## EXERCISE INSTRUCTIONS
Each entry below should be written out exactly as it is, with no pictures.

## DATA
☆ ☆ ☆

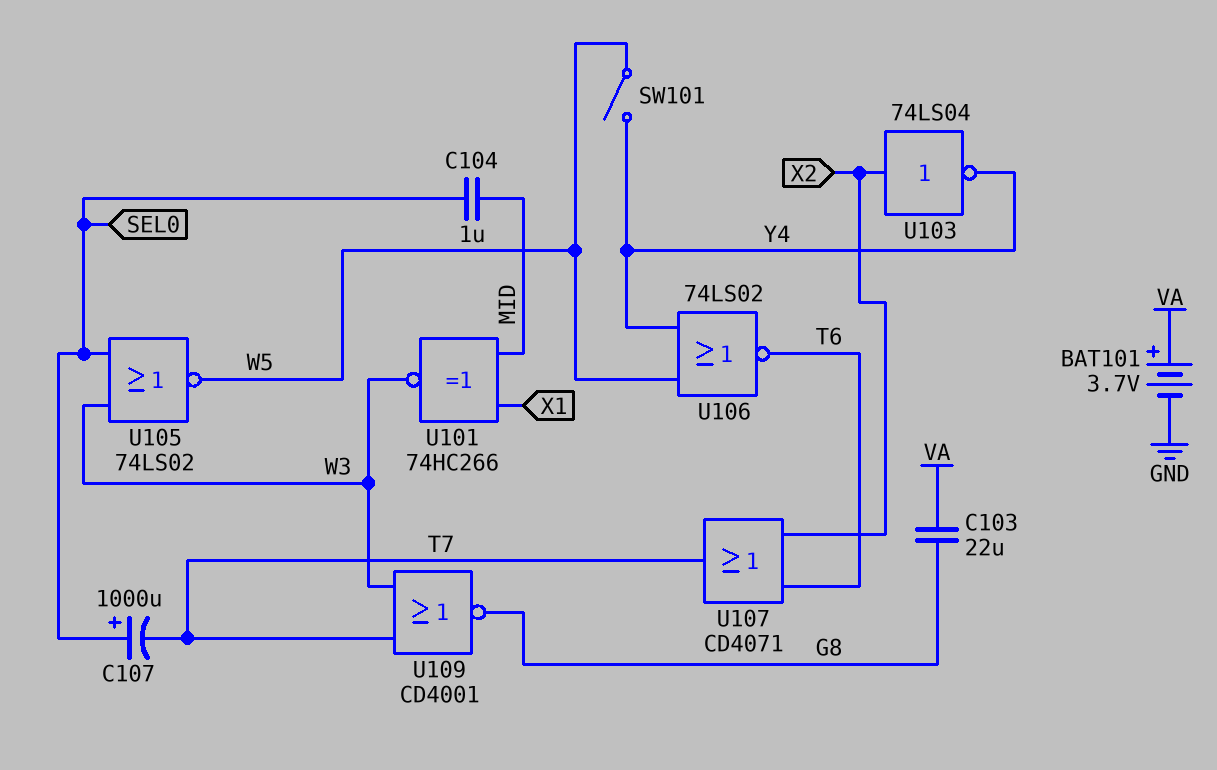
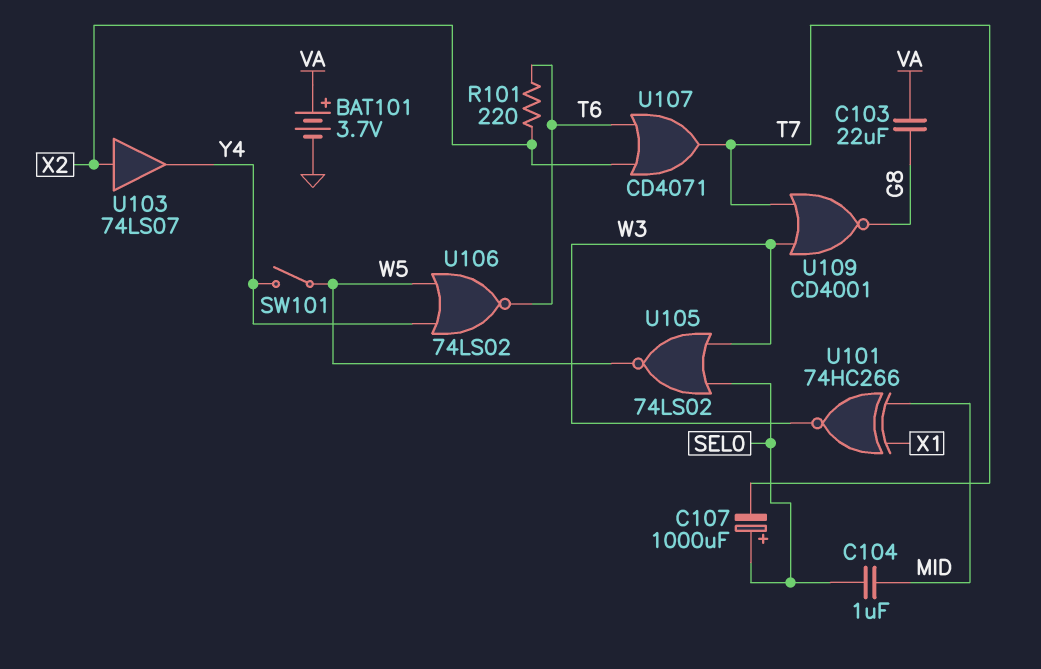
R101: none -> 220 (T6, X2)
U103: NOT 74LS04 (in X2, out Y4) -> buffer 74LS07 (in X2, out Y4)

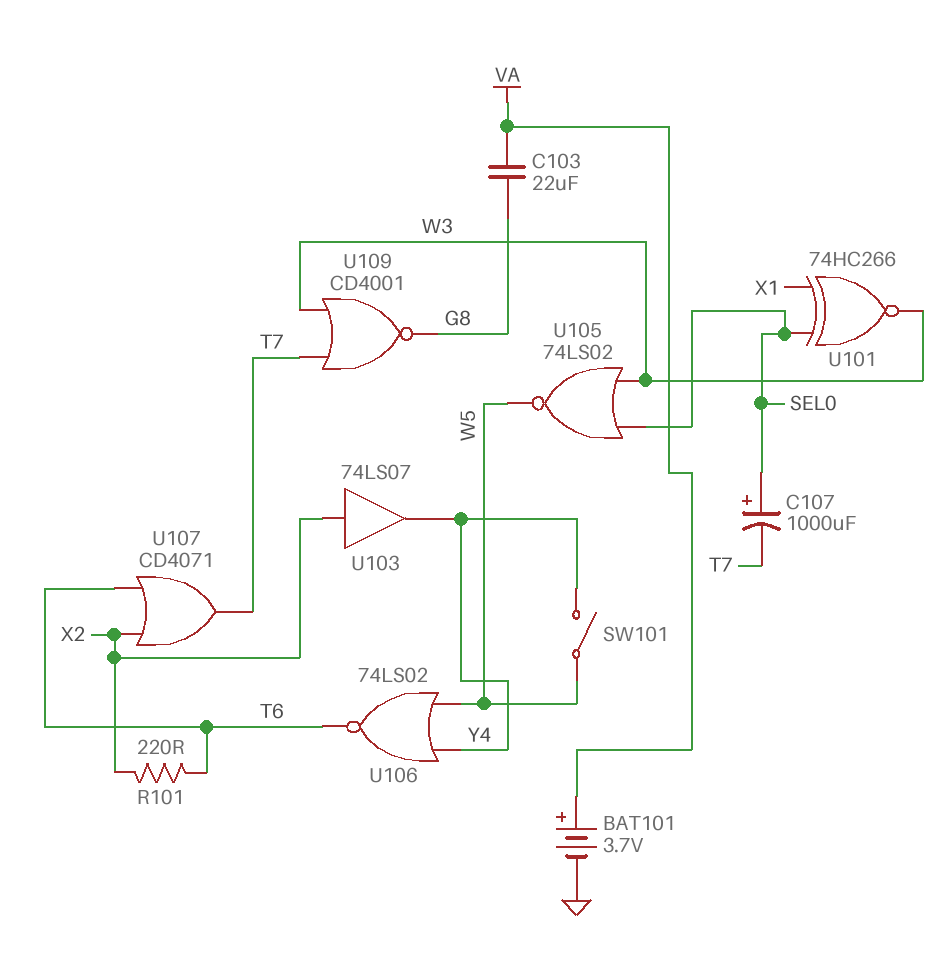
C104: 1uF (MID, SEL0) -> none
U101: XNOR 74HC266 (in MID, in X1, out W3) -> XNOR 74HC266 (in SEL0, in X1, out W3)

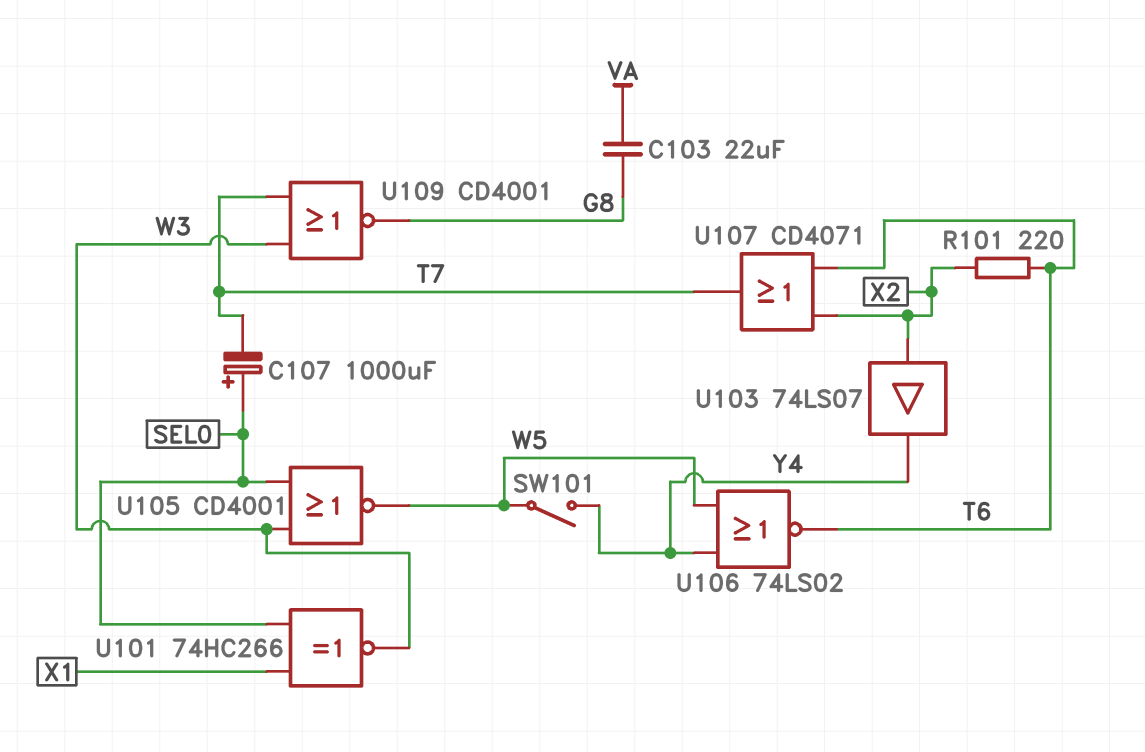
BAT101: 3.7V (plus VA, minus GND) -> none
U105: NOR 74LS02 (in SEL0, in W3, out W5) -> NOR CD4001 (in SEL0, in W3, out W5)

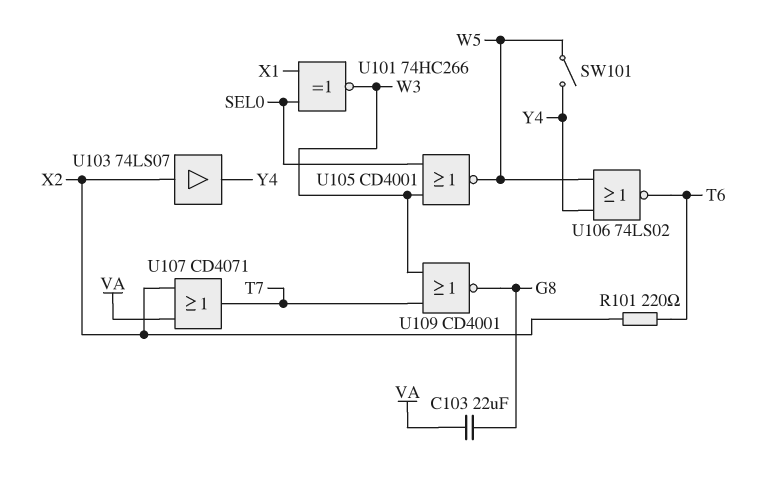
C107: 1000uF (plus SEL0, minus T7) -> none
U107: OR CD4071 (in T6, in X2, out T7) -> OR CD4071 (in VA, in X2, out T7)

☆ ☆ ☆

## RESPONSE TO THIS TASK
R101: none -> 220 (T6, X2)
U103: NOT 74LS04 (in X2, out Y4) -> buffer 74LS07 (in X2, out Y4)

C104: 1uF (MID, SEL0) -> none
U101: XNOR 74HC266 (in MID, in X1, out W3) -> XNOR 74HC266 (in SEL0, in X1, out W3)

BAT101: 3.7V (plus VA, minus GND) -> none
U105: NOR 74LS02 (in SEL0, in W3, out W5) -> NOR CD4001 (in SEL0, in W3, out W5)

C107: 1000uF (plus SEL0, minus T7) -> none
U107: OR CD4071 (in T6, in X2, out T7) -> OR CD4071 (in VA, in X2, out T7)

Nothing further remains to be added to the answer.